ACTION ITEM: Retype every entry below without pictures.

[[ SUPPLIED ENTRIES open ]]

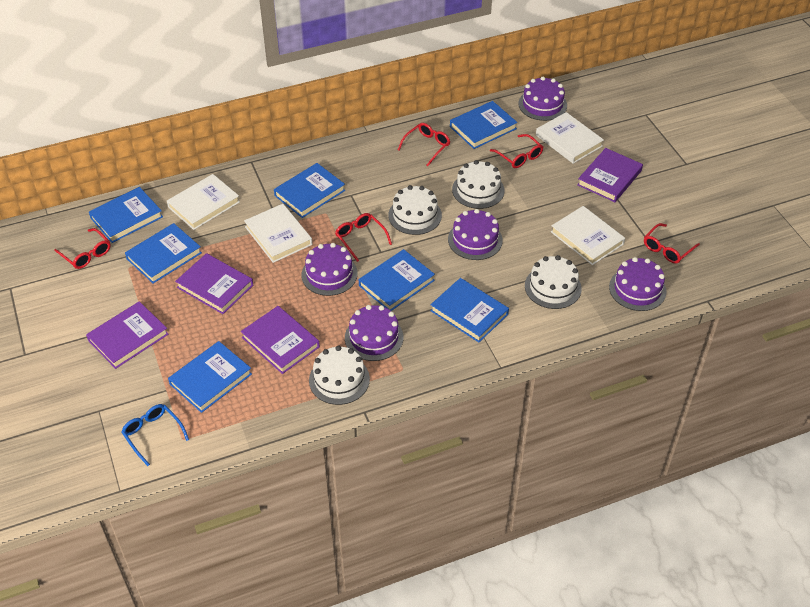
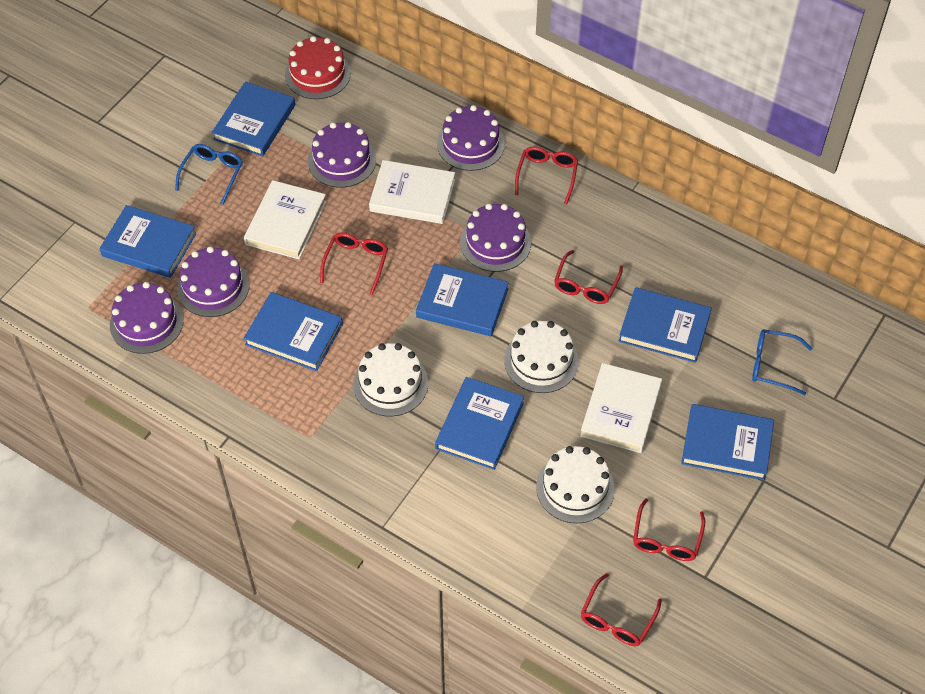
blue glasses: 1 -> 2
purple book: 4 -> 0
red cake: 0 -> 1
white book: 4 -> 3
white cake: 4 -> 3

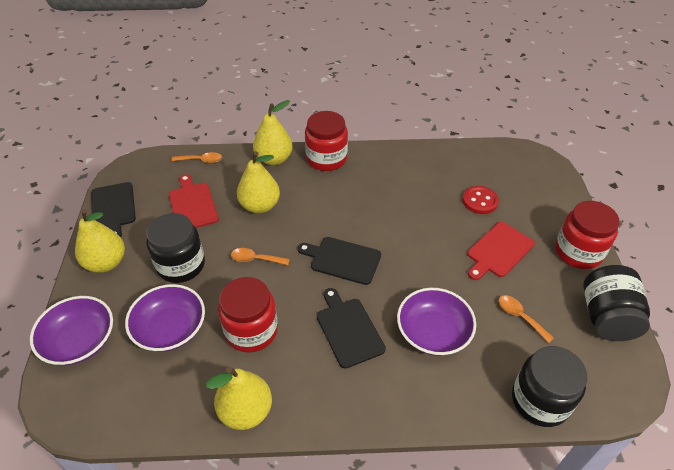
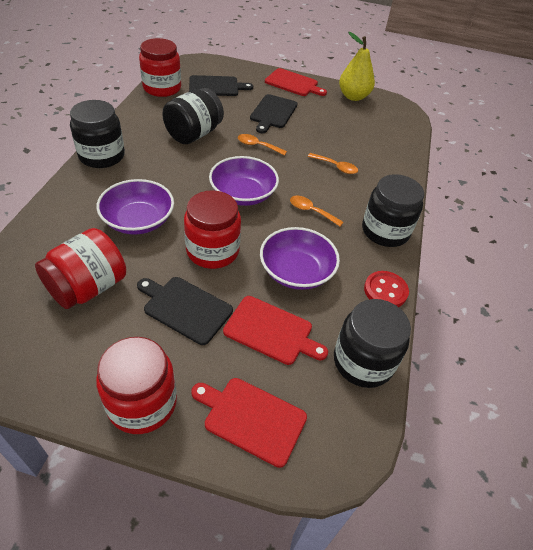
black jar: 3 -> 4
red cutting board: 2 -> 3
red jar: 3 -> 4
yellow pear: 4 -> 1

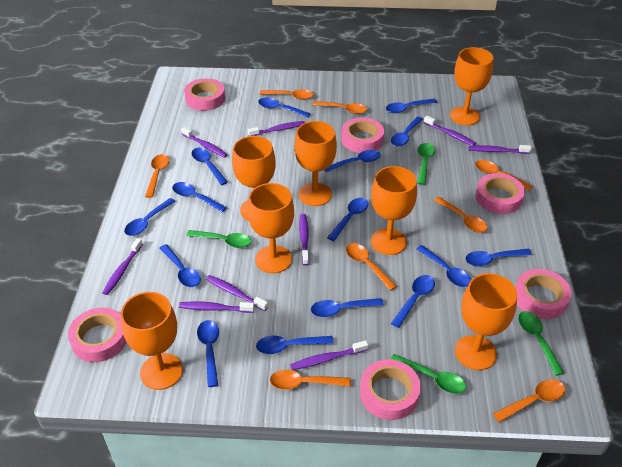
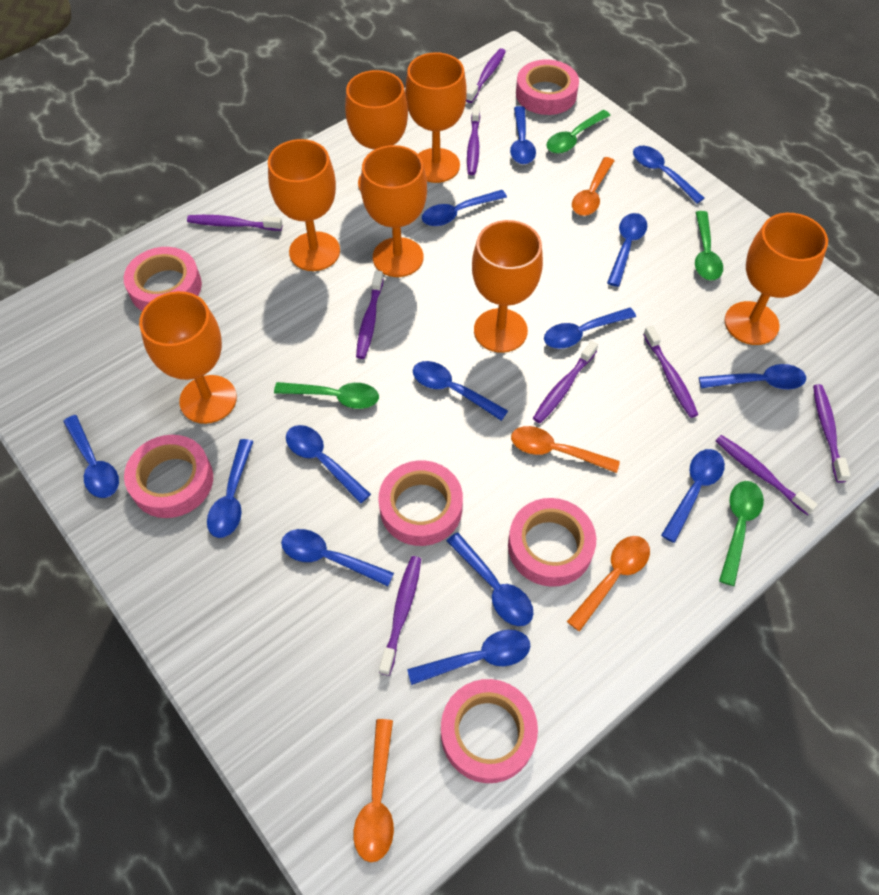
blue spoon: 15 -> 14
orange spoon: 8 -> 4

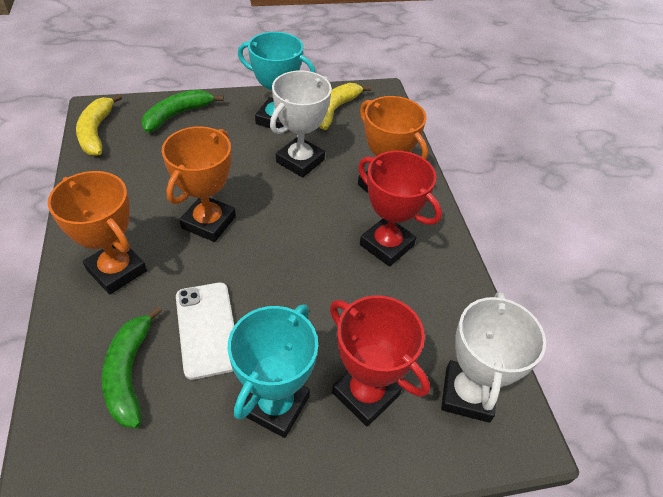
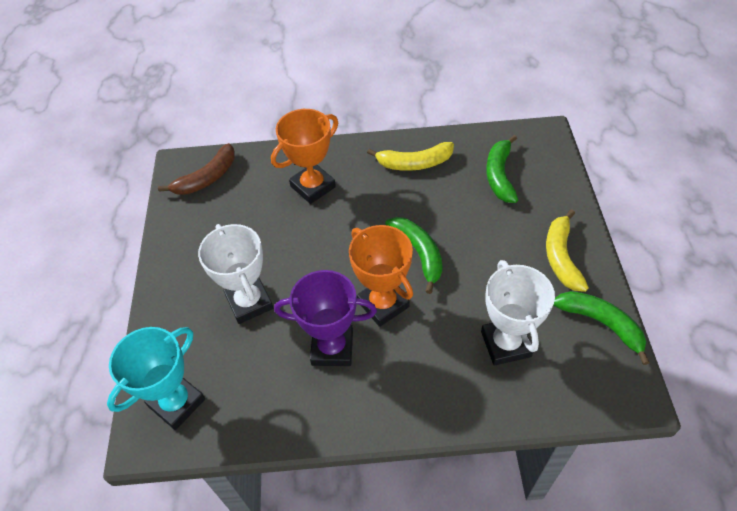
brown banana: 0 -> 1
green banana: 2 -> 3
orange trophy: 3 -> 2
purple trophy: 0 -> 1
red trophy: 2 -> 0
turquoise trophy: 2 -> 1
white phone: 1 -> 0

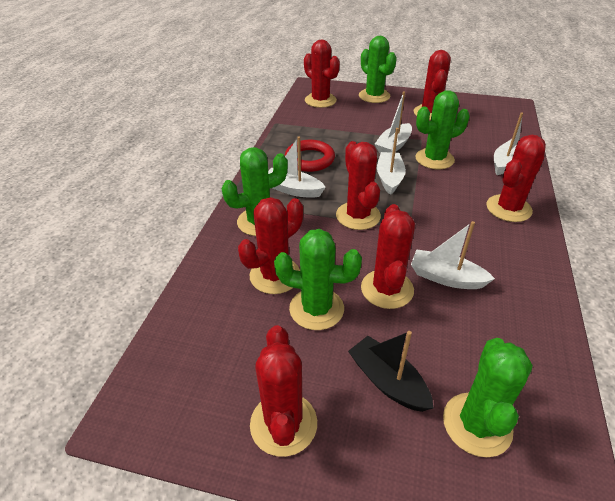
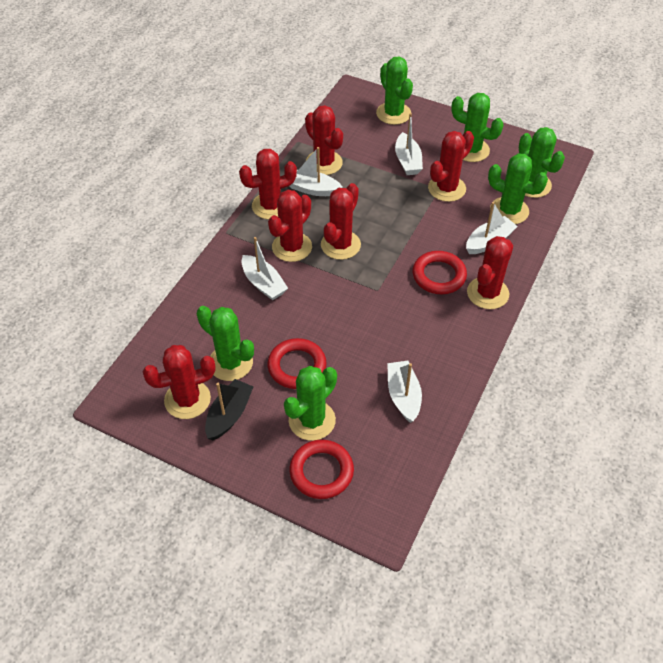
green cactus: 5 -> 6
red ring: 1 -> 3

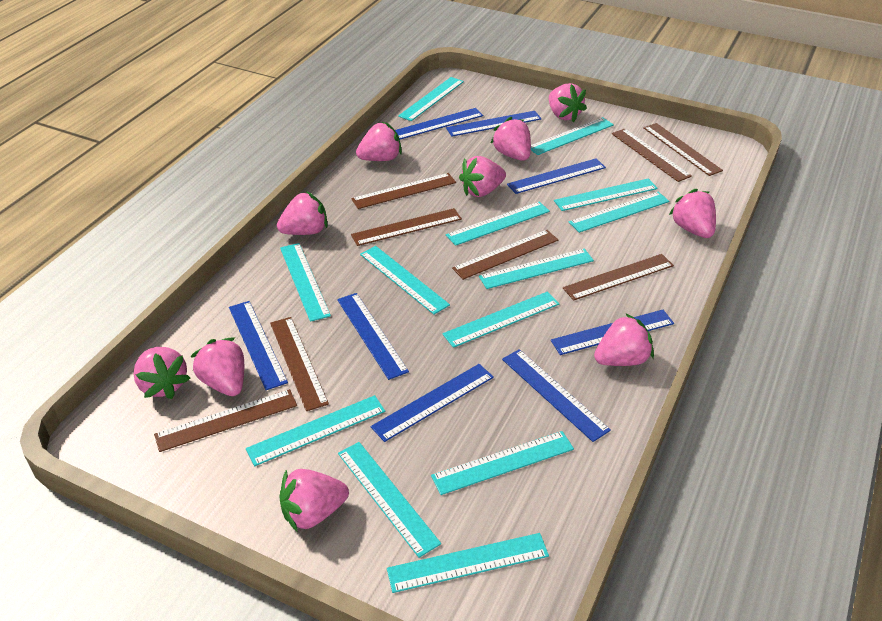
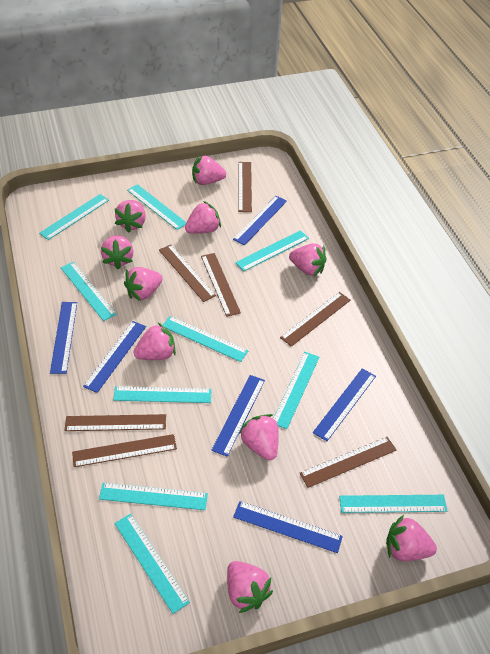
blue ruler: 8 -> 6
brown ruler: 8 -> 7
turquoise ruler: 13 -> 10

[[ SUPPLIED ENTRIES closed ]]

ANSWER BELOW:
blue glasses: 1 -> 2
purple book: 4 -> 0
red cake: 0 -> 1
white book: 4 -> 3
white cake: 4 -> 3

black jar: 3 -> 4
red cutting board: 2 -> 3
red jar: 3 -> 4
yellow pear: 4 -> 1

blue spoon: 15 -> 14
orange spoon: 8 -> 4

brown banana: 0 -> 1
green banana: 2 -> 3
orange trophy: 3 -> 2
purple trophy: 0 -> 1
red trophy: 2 -> 0
turquoise trophy: 2 -> 1
white phone: 1 -> 0

green cactus: 5 -> 6
red ring: 1 -> 3

blue ruler: 8 -> 6
brown ruler: 8 -> 7
turquoise ruler: 13 -> 10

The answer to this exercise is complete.